Start of Listed records

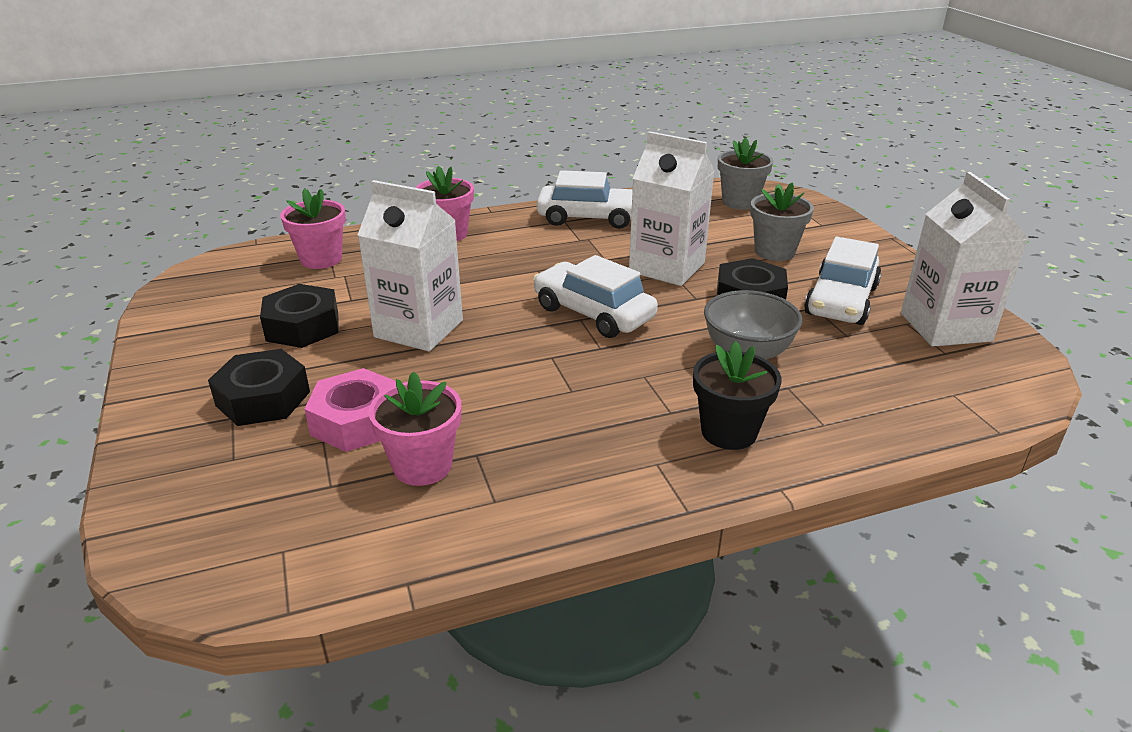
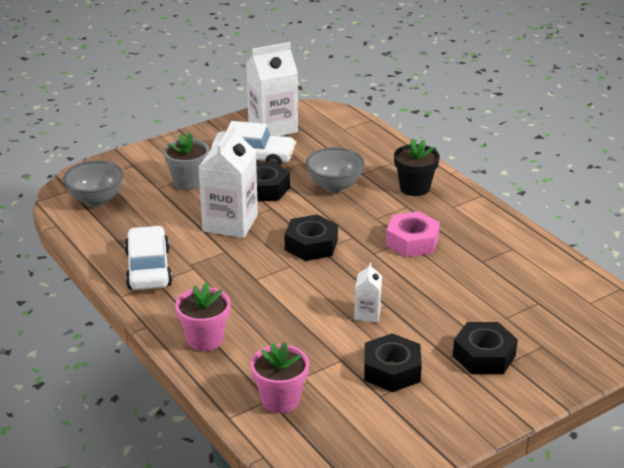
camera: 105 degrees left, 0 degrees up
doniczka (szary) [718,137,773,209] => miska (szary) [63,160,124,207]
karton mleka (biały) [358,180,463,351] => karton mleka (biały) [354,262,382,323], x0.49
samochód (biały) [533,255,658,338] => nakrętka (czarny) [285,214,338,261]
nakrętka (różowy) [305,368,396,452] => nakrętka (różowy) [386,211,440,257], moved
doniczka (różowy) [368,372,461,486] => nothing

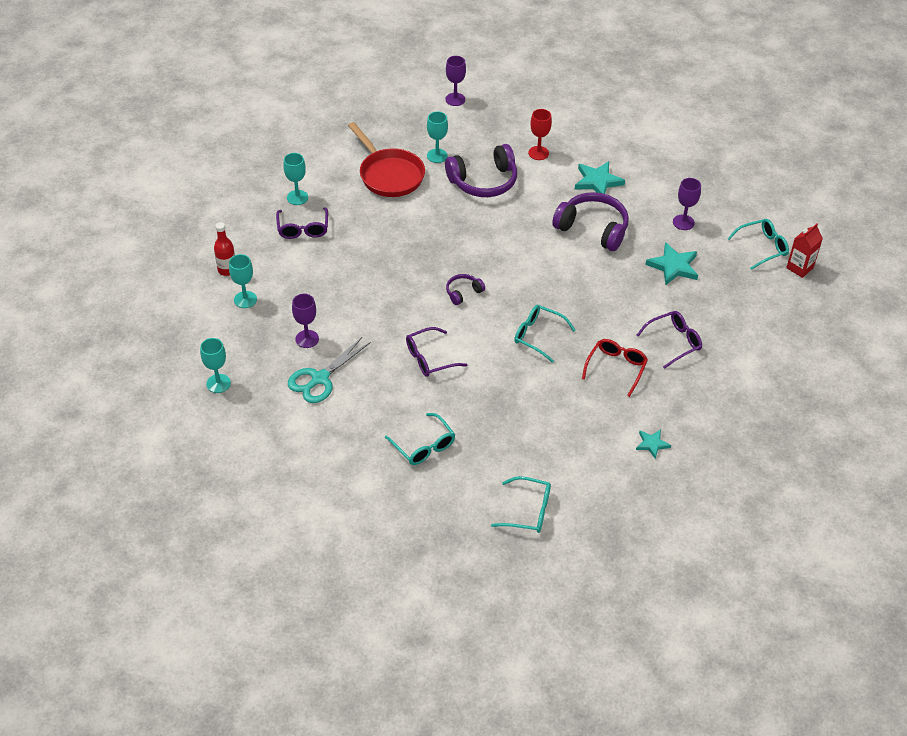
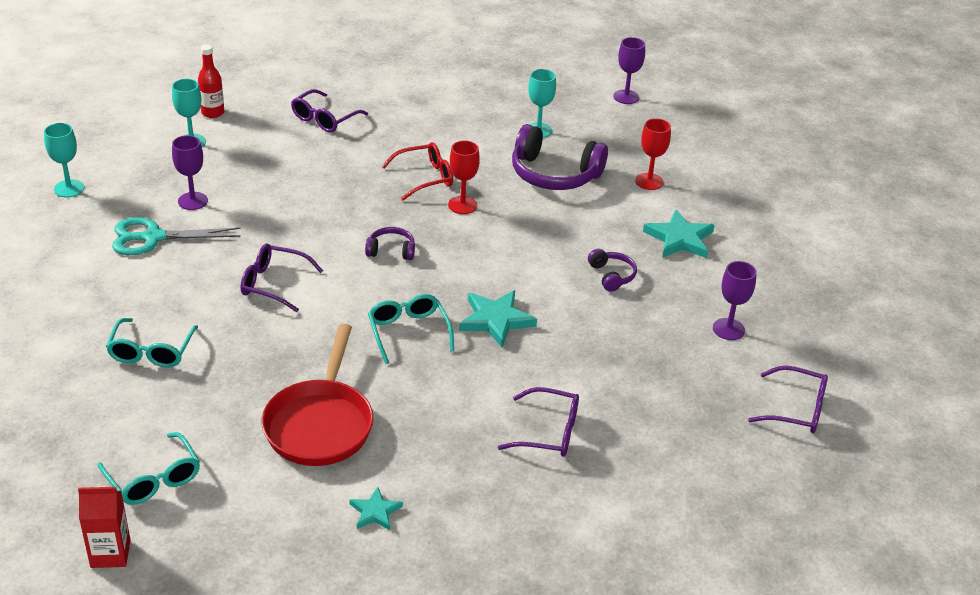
camera: 40 degrees right, 10 degrees down
patelnia (czerwony) [348,122,425,197] => patelnia (czerwony) [261,324,374,466], moved
kielich (turkusowy) [283,153,308,205] => nothing
słuchawki (fioletowy) [552,192,629,251] => słuchawki (fioletowy) [588,249,637,292], x0.49
okulary (turkusowy) [727,219,789,270] => okulary (fioletowy) [748,366,828,433]
karton mleka (czerwony) [786,223,823,278] => karton mleka (czerwony) [78,487,131,568], moved
gwiazda (turkusowy) [645,242,698,285] => gwiazda (turkusowy) [459,290,537,347], moved
okulary (czerwony) [582,339,648,397] => okulary (czerwony) [382,142,453,200], moved
nothing => kielich (czerwony) [448,140,480,214]

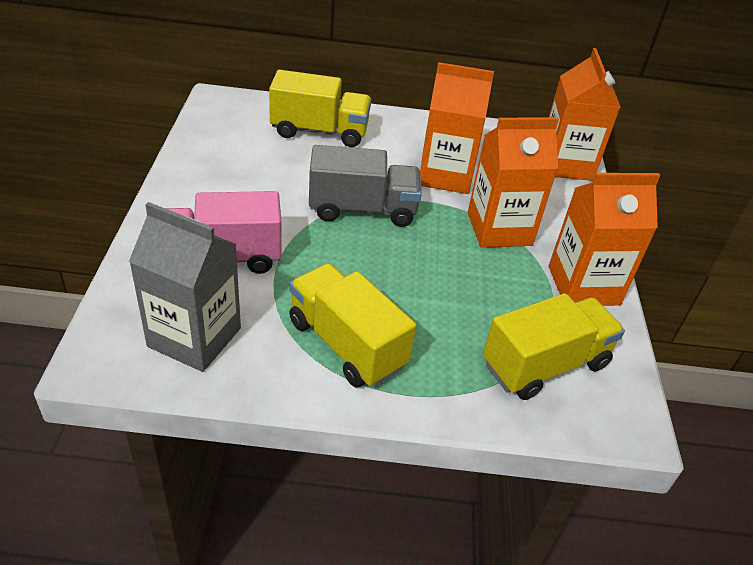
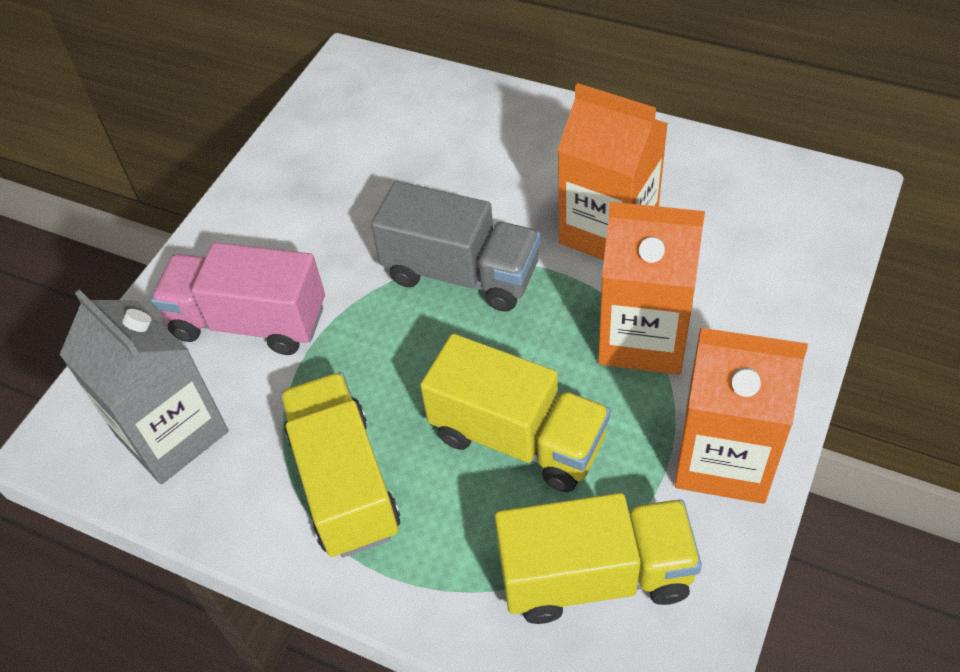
camera: 30 degrees right, 10 degrees up
karton mleka (pomarańczowy) [549,48,621,181] => nothing
ciężarówka (żółty) [269,70,371,147] => ciężarówka (żółty) [420,334,611,492], moved

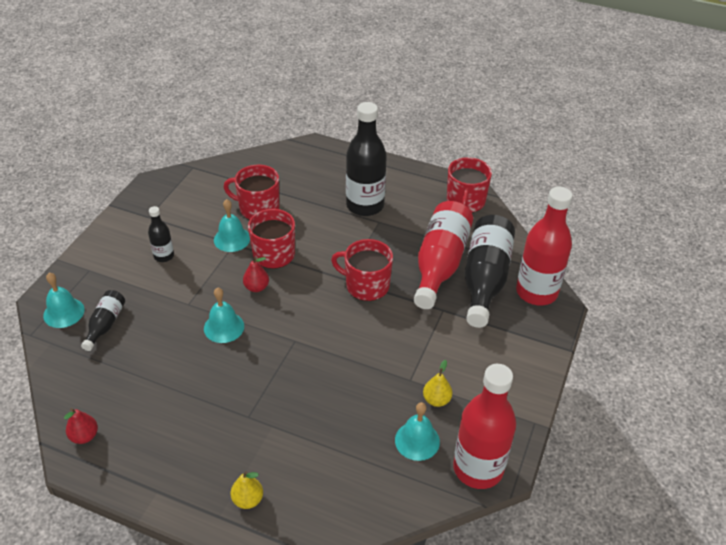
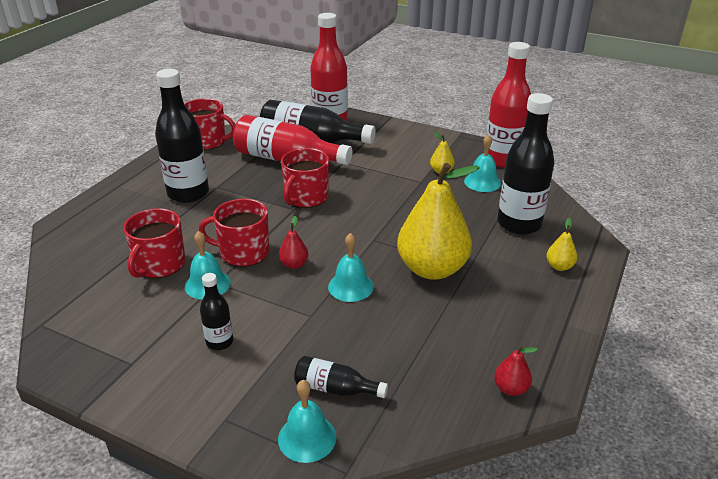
camera: 85 degrees left, 10 degrees down
nothing => butelka (czarny) [498,93,555,235]
nothing => gruszka (żółty) [397,163,480,280]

End of Listed records

An exact copy of each entry is required, minus the pictures.

:: Response area ::
camera: 105 degrees left, 0 degrees up
doniczka (szary) [718,137,773,209] => miska (szary) [63,160,124,207]
karton mleka (biały) [358,180,463,351] => karton mleka (biały) [354,262,382,323], x0.49
samochód (biały) [533,255,658,338] => nakrętka (czarny) [285,214,338,261]
nakrętka (różowy) [305,368,396,452] => nakrętka (różowy) [386,211,440,257], moved
doniczka (różowy) [368,372,461,486] => nothing

camera: 40 degrees right, 10 degrees down
patelnia (czerwony) [348,122,425,197] => patelnia (czerwony) [261,324,374,466], moved
kielich (turkusowy) [283,153,308,205] => nothing
słuchawki (fioletowy) [552,192,629,251] => słuchawki (fioletowy) [588,249,637,292], x0.49
okulary (turkusowy) [727,219,789,270] => okulary (fioletowy) [748,366,828,433]
karton mleka (czerwony) [786,223,823,278] => karton mleka (czerwony) [78,487,131,568], moved
gwiazda (turkusowy) [645,242,698,285] => gwiazda (turkusowy) [459,290,537,347], moved
okulary (czerwony) [582,339,648,397] => okulary (czerwony) [382,142,453,200], moved
nothing => kielich (czerwony) [448,140,480,214]

camera: 30 degrees right, 10 degrees up
karton mleka (pomarańczowy) [549,48,621,181] => nothing
ciężarówka (żółty) [269,70,371,147] => ciężarówka (żółty) [420,334,611,492], moved

camera: 85 degrees left, 10 degrees down
nothing => butelka (czarny) [498,93,555,235]
nothing => gruszka (żółty) [397,163,480,280]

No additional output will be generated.